DATA TO USE
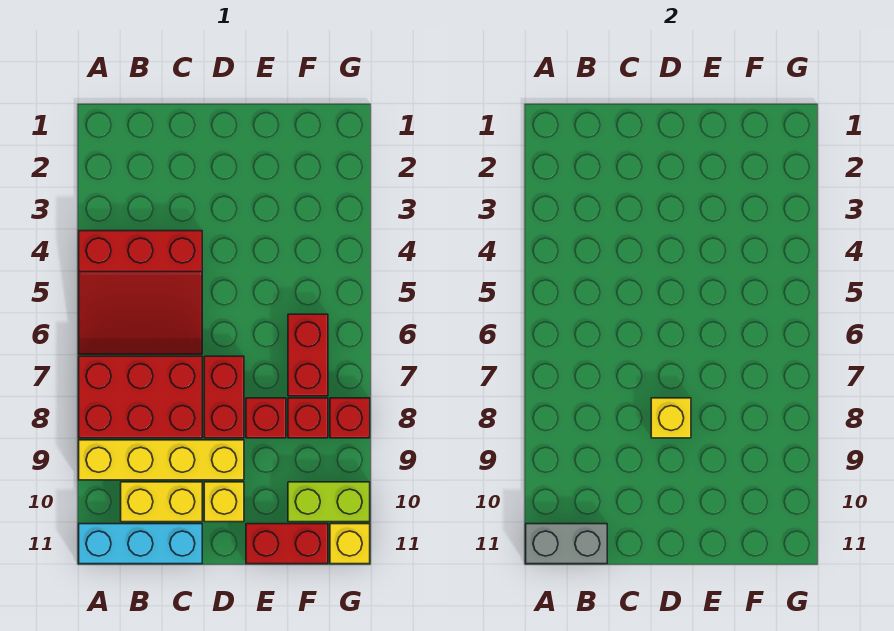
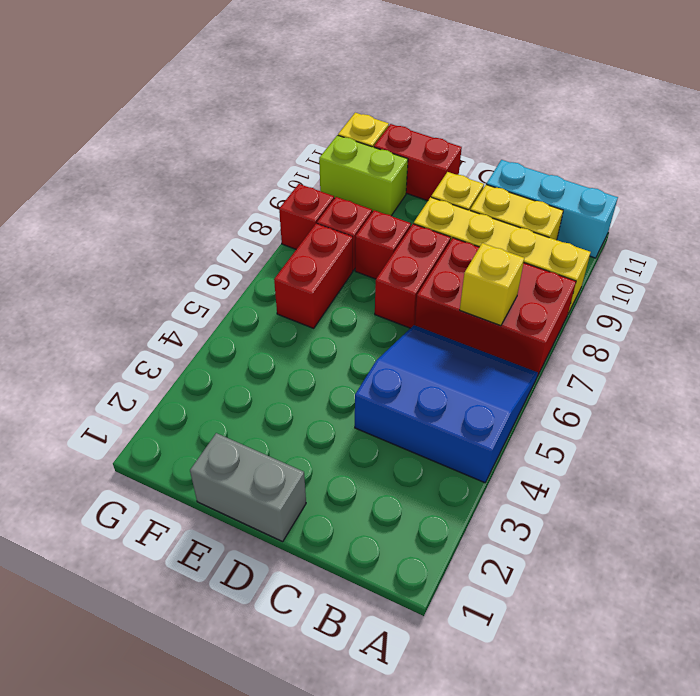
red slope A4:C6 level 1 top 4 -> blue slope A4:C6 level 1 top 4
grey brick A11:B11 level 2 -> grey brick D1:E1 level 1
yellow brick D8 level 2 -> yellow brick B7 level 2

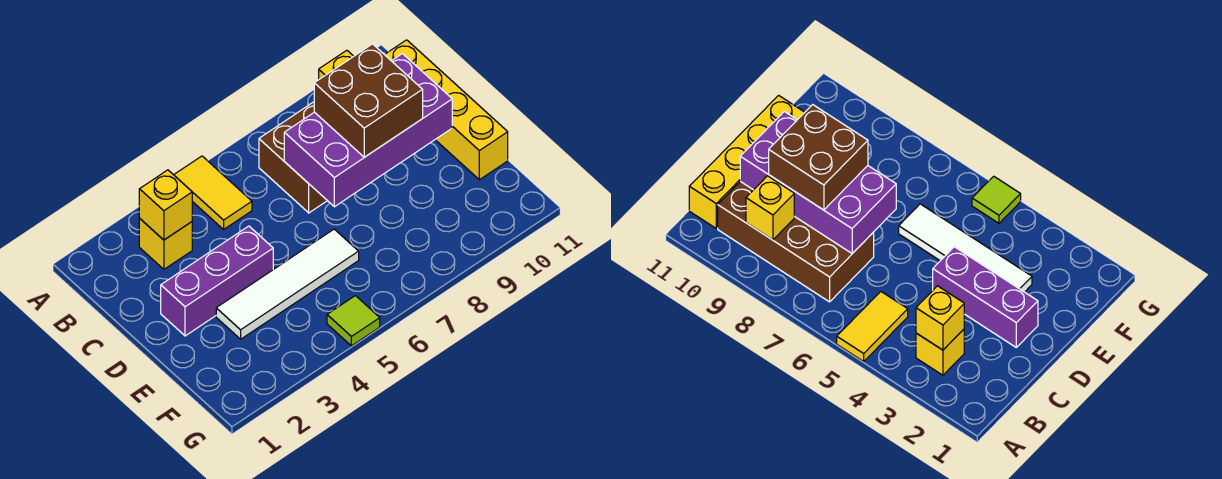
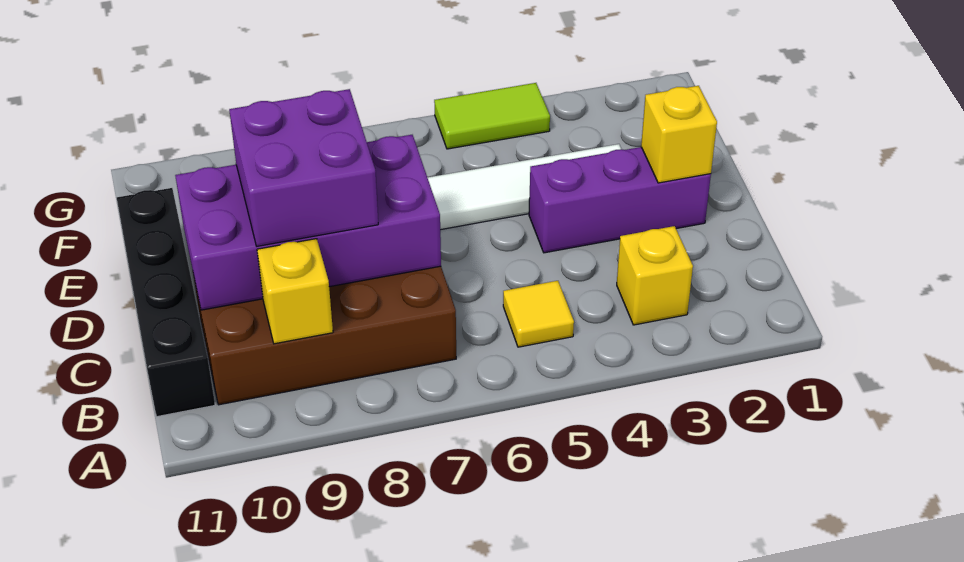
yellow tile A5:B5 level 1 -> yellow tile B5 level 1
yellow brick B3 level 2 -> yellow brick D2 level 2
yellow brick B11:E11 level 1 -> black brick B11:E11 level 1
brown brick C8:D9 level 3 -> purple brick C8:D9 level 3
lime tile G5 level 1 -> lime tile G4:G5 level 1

WHAT IS NEEDED
Across all the lines above, repeat the wording exactly and omit the pictures.

RESULT FOR THIS TASK
red slope A4:C6 level 1 top 4 -> blue slope A4:C6 level 1 top 4
grey brick A11:B11 level 2 -> grey brick D1:E1 level 1
yellow brick D8 level 2 -> yellow brick B7 level 2

yellow tile A5:B5 level 1 -> yellow tile B5 level 1
yellow brick B3 level 2 -> yellow brick D2 level 2
yellow brick B11:E11 level 1 -> black brick B11:E11 level 1
brown brick C8:D9 level 3 -> purple brick C8:D9 level 3
lime tile G5 level 1 -> lime tile G4:G5 level 1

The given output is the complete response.